Below is some data. Retype exactly the lines starting at the one with "Bin: [797,229,822,261] ->" and ending at the one with "Silver garden.svg: [1152,134,1408,332]".

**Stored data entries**
========

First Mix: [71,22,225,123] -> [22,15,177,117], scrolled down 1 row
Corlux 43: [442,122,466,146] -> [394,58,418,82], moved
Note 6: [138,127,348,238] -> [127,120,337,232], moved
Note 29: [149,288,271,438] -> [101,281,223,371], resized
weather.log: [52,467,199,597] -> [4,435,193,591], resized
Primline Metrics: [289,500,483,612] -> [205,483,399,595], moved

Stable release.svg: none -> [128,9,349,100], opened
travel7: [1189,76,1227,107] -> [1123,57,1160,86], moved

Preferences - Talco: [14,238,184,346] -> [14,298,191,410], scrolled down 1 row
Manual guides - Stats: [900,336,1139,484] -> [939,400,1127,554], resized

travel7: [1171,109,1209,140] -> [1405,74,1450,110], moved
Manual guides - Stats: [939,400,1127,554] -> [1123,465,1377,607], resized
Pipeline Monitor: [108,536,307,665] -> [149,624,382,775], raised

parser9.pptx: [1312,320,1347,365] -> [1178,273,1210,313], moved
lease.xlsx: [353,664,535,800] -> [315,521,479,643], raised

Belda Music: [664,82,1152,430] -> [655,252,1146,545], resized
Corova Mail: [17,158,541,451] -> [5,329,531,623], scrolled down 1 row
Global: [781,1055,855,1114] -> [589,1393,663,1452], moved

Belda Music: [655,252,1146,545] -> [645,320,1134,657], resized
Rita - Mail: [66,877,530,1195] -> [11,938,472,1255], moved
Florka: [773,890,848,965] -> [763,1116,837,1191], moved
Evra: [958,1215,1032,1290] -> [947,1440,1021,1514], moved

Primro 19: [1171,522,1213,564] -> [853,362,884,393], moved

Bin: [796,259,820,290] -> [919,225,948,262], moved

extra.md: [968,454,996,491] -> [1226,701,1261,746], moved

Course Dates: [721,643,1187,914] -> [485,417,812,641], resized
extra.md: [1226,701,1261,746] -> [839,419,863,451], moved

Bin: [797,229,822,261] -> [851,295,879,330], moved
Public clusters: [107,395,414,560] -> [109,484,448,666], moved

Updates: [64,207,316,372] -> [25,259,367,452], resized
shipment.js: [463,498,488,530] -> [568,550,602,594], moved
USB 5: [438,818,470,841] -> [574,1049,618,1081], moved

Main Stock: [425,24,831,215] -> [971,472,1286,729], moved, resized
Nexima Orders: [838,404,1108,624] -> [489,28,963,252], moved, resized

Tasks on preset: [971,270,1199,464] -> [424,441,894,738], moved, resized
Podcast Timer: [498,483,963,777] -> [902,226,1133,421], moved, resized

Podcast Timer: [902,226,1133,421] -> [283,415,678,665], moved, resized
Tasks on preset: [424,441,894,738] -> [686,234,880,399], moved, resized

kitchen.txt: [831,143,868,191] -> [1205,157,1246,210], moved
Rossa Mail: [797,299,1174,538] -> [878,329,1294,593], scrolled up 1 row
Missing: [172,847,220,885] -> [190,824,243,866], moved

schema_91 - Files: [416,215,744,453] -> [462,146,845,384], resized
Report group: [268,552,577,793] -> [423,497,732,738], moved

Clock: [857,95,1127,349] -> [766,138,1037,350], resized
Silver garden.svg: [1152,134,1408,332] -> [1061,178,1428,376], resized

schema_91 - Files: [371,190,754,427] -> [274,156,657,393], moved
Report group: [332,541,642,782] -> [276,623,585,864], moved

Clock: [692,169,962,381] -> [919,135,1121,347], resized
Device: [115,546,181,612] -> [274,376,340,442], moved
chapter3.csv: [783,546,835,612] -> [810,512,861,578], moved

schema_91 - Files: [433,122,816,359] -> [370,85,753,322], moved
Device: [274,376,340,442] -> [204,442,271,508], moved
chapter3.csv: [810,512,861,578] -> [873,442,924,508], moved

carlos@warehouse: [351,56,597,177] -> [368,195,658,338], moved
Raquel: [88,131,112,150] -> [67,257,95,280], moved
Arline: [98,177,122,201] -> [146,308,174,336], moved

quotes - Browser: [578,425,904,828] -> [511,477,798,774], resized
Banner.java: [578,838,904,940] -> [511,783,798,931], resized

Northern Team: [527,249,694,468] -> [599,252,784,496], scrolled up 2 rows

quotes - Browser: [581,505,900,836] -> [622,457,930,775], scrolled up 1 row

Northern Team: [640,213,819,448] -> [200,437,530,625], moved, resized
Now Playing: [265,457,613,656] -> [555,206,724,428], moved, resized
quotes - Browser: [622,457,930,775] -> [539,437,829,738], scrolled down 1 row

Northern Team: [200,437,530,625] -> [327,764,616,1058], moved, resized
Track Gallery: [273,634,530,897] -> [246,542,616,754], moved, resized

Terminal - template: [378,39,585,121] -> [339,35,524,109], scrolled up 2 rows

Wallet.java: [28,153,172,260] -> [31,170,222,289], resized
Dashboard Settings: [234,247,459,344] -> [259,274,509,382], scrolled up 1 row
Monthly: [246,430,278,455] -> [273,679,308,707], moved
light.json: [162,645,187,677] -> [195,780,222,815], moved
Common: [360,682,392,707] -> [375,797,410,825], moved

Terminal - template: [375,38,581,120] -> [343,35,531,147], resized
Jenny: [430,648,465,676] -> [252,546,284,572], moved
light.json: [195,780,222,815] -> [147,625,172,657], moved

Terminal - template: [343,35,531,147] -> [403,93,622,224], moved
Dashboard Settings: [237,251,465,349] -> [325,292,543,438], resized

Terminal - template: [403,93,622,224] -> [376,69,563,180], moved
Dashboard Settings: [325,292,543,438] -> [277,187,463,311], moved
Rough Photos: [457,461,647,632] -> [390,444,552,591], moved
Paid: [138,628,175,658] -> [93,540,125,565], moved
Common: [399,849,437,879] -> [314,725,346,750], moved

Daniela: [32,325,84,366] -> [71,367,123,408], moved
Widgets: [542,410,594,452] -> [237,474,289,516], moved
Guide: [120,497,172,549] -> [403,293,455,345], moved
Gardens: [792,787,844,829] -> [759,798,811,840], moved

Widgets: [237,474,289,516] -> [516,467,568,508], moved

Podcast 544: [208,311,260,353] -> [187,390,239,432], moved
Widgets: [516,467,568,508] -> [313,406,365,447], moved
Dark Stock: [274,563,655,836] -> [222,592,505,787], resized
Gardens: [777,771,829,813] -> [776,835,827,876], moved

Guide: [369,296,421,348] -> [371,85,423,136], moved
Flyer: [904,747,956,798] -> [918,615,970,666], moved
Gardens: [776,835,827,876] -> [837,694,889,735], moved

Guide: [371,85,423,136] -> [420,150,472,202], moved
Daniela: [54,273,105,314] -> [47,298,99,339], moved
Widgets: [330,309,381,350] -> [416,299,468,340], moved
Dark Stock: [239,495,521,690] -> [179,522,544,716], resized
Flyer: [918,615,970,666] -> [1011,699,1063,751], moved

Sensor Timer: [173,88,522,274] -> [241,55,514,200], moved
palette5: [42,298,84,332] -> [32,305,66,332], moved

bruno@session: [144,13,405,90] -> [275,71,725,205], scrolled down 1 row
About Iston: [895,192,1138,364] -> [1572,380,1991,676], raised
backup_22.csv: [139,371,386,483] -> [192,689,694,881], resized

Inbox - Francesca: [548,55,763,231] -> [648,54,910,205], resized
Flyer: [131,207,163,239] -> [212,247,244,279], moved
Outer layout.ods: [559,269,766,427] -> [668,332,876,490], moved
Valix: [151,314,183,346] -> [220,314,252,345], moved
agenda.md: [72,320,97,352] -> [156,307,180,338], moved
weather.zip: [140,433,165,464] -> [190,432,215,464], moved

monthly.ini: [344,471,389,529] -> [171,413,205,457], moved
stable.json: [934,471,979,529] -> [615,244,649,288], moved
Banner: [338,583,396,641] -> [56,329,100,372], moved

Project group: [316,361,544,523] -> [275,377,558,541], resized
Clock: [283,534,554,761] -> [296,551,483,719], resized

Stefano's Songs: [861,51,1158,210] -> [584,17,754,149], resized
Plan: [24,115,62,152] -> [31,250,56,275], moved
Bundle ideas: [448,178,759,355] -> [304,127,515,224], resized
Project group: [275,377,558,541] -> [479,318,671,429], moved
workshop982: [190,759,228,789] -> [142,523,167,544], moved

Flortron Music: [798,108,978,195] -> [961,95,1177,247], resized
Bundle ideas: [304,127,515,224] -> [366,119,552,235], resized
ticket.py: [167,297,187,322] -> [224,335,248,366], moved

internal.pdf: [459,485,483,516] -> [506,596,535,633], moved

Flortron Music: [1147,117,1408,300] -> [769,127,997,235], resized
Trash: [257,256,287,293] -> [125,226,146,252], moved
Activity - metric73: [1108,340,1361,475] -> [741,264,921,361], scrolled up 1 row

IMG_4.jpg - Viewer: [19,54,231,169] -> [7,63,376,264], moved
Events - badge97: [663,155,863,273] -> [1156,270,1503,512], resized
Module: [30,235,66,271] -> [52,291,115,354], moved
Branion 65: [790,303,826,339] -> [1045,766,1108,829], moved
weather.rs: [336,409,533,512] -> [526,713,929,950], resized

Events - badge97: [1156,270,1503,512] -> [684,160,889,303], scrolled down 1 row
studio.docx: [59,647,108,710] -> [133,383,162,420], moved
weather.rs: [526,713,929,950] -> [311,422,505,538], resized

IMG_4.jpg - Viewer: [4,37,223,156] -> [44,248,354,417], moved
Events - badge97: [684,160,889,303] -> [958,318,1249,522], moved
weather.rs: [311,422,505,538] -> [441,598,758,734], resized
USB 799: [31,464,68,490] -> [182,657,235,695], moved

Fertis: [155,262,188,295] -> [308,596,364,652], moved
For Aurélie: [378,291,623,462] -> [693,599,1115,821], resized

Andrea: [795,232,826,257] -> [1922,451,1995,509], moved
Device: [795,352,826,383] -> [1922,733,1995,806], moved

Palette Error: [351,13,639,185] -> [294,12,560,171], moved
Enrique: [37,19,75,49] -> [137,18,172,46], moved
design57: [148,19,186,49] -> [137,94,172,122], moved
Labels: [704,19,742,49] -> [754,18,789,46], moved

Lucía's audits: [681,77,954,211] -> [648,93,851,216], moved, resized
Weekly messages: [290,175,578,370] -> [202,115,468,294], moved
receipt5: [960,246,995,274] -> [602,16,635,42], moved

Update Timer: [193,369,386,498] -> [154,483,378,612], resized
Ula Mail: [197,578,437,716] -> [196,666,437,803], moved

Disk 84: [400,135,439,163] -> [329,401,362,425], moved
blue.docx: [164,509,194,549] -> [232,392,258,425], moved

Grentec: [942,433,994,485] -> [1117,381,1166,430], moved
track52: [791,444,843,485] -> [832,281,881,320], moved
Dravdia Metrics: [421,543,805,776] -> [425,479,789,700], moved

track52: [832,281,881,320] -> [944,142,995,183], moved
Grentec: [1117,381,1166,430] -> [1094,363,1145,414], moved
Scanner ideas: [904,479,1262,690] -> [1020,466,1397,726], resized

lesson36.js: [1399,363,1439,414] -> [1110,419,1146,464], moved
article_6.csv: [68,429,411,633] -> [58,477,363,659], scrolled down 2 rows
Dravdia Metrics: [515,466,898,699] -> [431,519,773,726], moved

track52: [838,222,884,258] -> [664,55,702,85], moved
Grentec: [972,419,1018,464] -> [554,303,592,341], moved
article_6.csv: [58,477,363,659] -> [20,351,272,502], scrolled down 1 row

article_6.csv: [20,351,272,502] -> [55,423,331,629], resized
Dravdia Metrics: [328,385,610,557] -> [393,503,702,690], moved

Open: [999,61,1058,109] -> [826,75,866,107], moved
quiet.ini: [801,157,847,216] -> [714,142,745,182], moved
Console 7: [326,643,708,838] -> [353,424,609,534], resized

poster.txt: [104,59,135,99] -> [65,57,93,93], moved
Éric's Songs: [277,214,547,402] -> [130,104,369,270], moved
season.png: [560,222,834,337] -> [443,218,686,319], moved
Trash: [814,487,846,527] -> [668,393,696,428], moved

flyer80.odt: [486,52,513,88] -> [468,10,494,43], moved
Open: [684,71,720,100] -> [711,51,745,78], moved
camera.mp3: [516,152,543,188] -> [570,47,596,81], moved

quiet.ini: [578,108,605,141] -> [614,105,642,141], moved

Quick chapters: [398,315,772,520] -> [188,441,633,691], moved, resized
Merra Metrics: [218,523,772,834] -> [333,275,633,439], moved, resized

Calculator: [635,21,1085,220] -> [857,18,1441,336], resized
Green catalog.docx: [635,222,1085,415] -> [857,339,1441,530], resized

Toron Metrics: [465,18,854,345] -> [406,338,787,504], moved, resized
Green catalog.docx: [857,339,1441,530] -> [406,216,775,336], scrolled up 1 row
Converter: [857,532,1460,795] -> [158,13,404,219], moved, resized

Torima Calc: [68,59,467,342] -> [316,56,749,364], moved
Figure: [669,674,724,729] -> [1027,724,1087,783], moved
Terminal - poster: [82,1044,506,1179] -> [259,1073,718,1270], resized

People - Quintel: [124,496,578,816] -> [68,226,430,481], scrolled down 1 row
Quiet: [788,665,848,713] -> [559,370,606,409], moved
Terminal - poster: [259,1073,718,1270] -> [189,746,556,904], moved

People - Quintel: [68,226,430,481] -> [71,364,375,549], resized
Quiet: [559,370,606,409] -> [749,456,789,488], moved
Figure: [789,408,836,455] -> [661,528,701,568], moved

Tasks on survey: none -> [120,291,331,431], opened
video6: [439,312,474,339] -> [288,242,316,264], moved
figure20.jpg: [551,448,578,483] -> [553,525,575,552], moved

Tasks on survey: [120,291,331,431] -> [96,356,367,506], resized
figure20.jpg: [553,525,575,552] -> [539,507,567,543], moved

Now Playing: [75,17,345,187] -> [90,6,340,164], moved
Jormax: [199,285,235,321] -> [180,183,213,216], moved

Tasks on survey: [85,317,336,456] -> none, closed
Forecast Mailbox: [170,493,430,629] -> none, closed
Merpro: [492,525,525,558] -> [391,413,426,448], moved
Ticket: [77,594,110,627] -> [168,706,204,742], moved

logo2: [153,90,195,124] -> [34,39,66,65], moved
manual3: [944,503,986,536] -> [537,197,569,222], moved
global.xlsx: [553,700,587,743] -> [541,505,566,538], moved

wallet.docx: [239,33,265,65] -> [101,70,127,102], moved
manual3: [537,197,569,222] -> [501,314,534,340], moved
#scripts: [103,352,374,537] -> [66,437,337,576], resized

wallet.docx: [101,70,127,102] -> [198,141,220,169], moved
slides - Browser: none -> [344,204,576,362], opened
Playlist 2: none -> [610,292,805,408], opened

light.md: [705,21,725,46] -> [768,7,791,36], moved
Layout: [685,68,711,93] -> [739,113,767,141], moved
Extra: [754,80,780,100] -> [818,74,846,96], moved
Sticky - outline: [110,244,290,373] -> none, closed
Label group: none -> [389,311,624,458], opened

========

**Solution**
Bin: [797,229,822,261] -> [851,295,879,330], moved
Public clusters: [107,395,414,560] -> [109,484,448,666], moved

Updates: [64,207,316,372] -> [25,259,367,452], resized
shipment.js: [463,498,488,530] -> [568,550,602,594], moved
USB 5: [438,818,470,841] -> [574,1049,618,1081], moved

Main Stock: [425,24,831,215] -> [971,472,1286,729], moved, resized
Nexima Orders: [838,404,1108,624] -> [489,28,963,252], moved, resized

Tasks on preset: [971,270,1199,464] -> [424,441,894,738], moved, resized
Podcast Timer: [498,483,963,777] -> [902,226,1133,421], moved, resized

Podcast Timer: [902,226,1133,421] -> [283,415,678,665], moved, resized
Tasks on preset: [424,441,894,738] -> [686,234,880,399], moved, resized

kitchen.txt: [831,143,868,191] -> [1205,157,1246,210], moved
Rossa Mail: [797,299,1174,538] -> [878,329,1294,593], scrolled up 1 row
Missing: [172,847,220,885] -> [190,824,243,866], moved

schema_91 - Files: [416,215,744,453] -> [462,146,845,384], resized
Report group: [268,552,577,793] -> [423,497,732,738], moved

Clock: [857,95,1127,349] -> [766,138,1037,350], resized
Silver garden.svg: [1152,134,1408,332] -> [1061,178,1428,376], resized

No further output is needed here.